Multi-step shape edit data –
%%

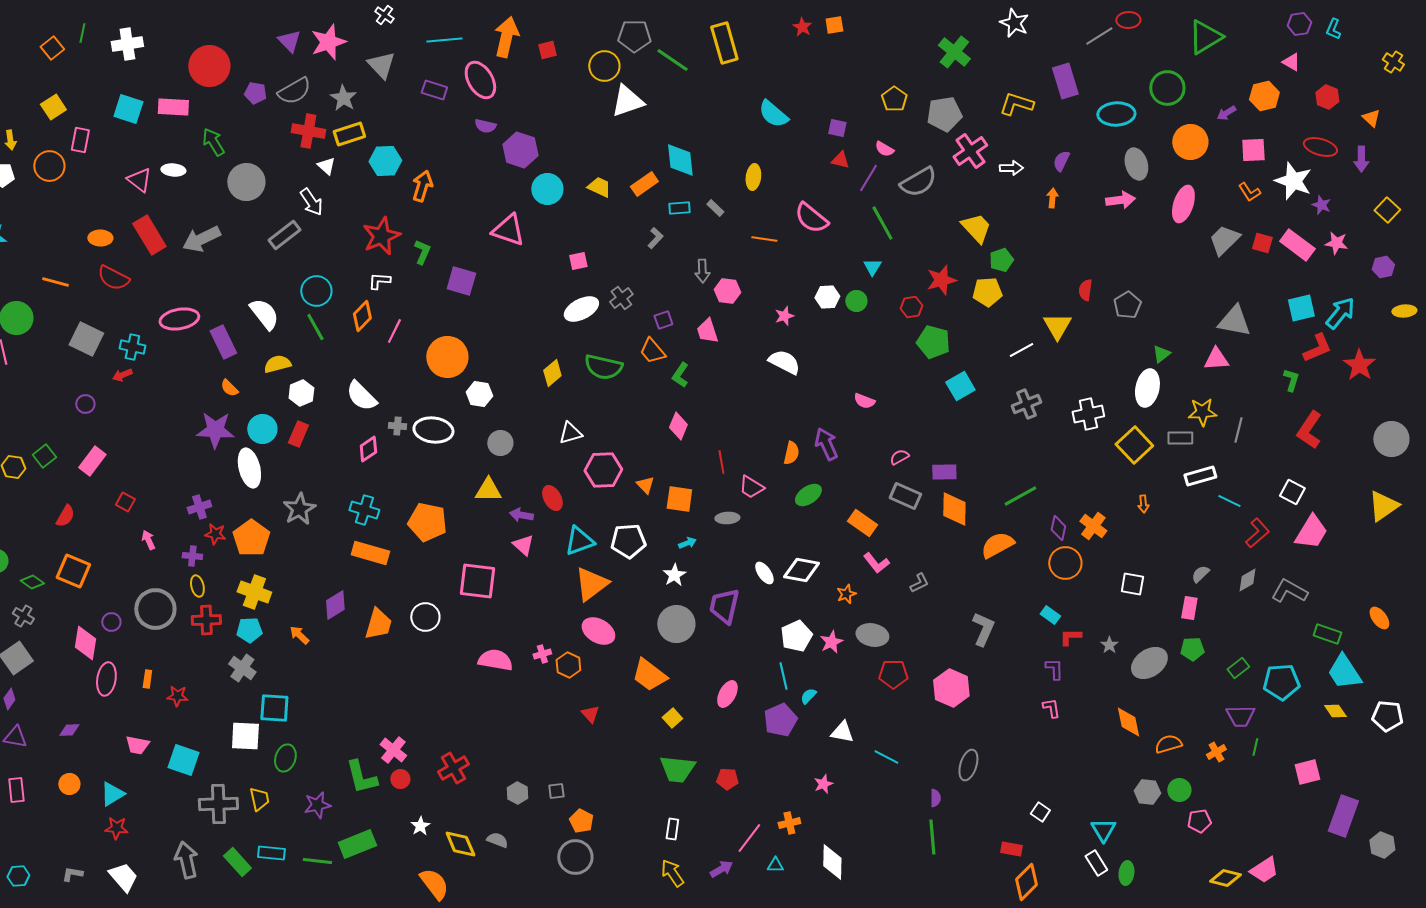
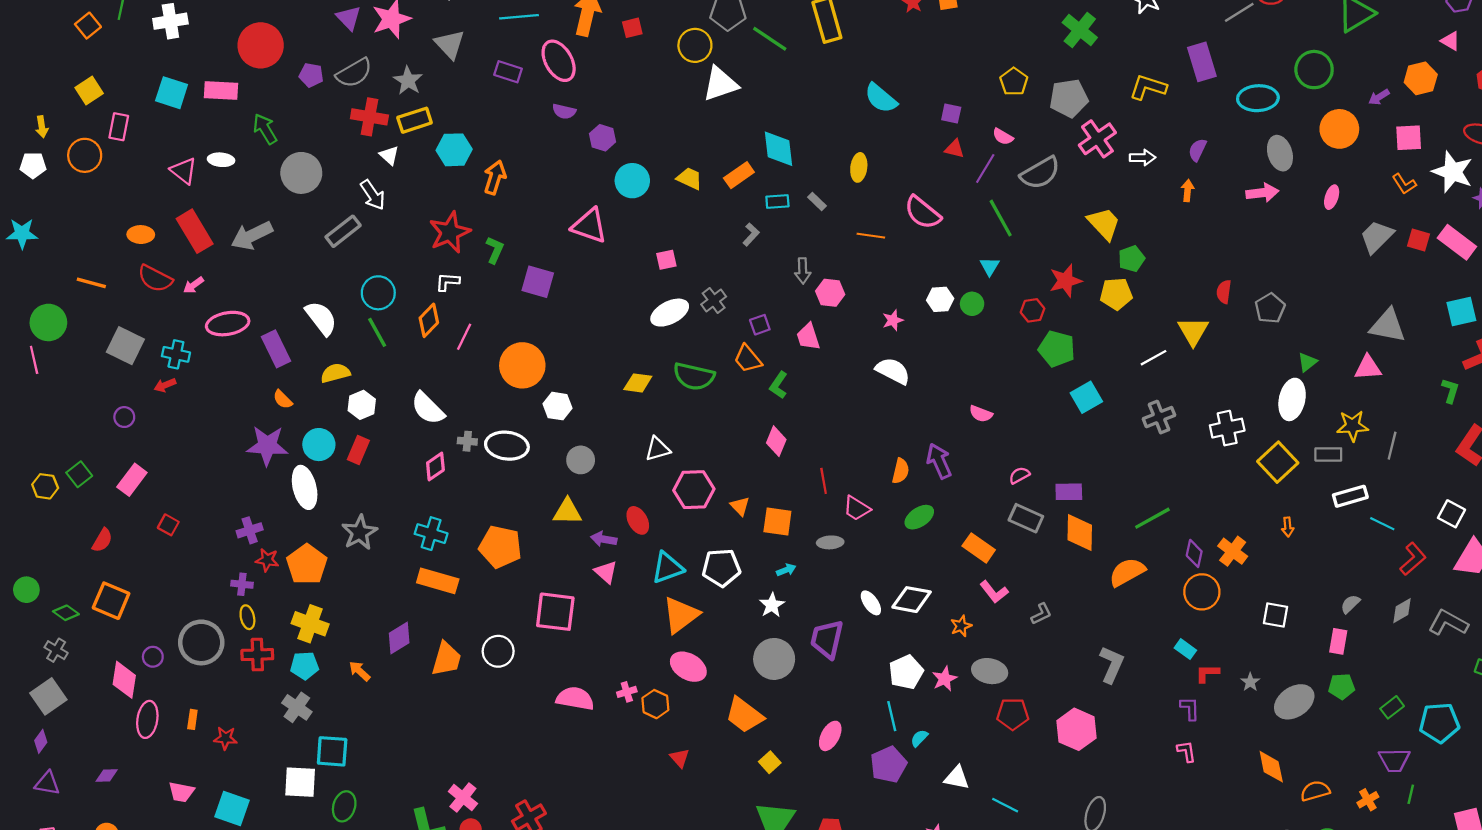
purple hexagon: (520, 150) -> (603, 138), size x0.7
pink ellipse: (1183, 204) -> (1332, 197), size x0.6
yellow diamond: (552, 373) -> (638, 383), turned 48
pink arrow: (148, 540) -> (194, 285), moved, turned -102

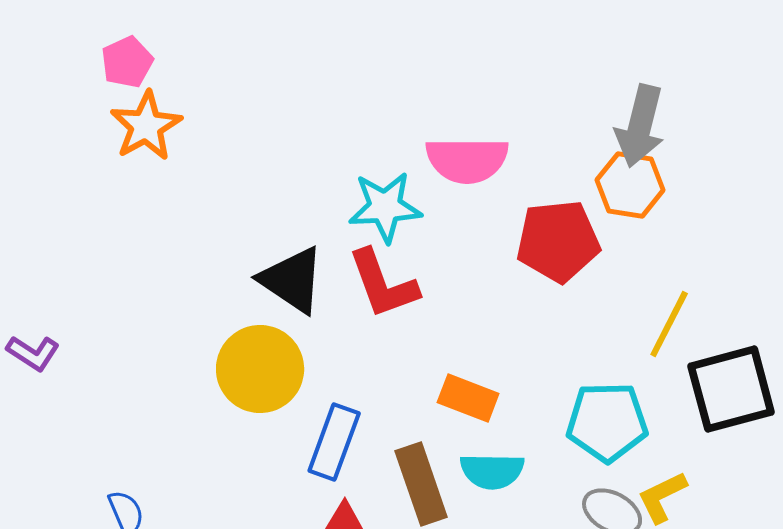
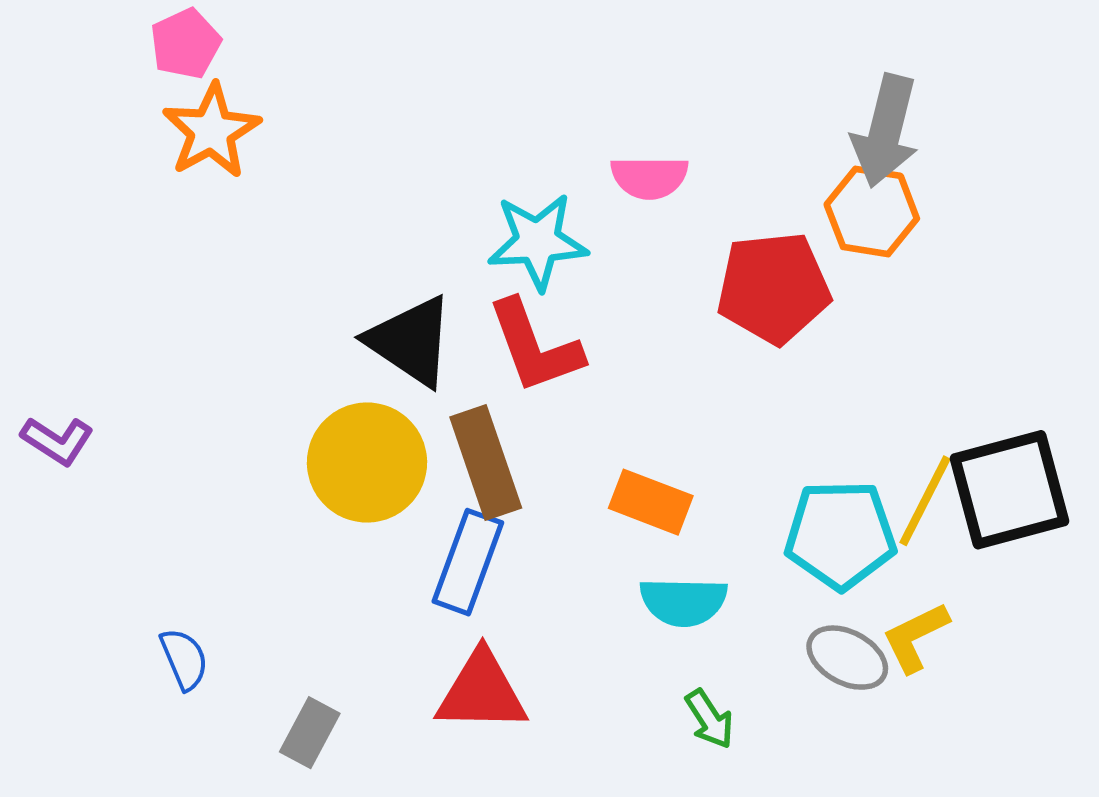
pink semicircle: (467, 160) -> (649, 177), size x0.7
yellow line: (669, 324) -> (925, 501), moved
brown rectangle: (421, 484) -> (486, 462), moved

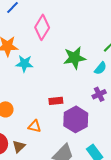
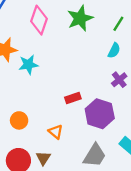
green star: (75, 58) -> (80, 18), moved
orange triangle: (35, 126) -> (56, 132), turned 40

%%

Copy out each line of the entries above that holds "pink".

pink ellipse: (1183, 204) -> (1332, 197), size x0.6
pink arrow: (148, 540) -> (194, 285), moved, turned -102
pink semicircle: (467, 160) -> (649, 177), size x0.7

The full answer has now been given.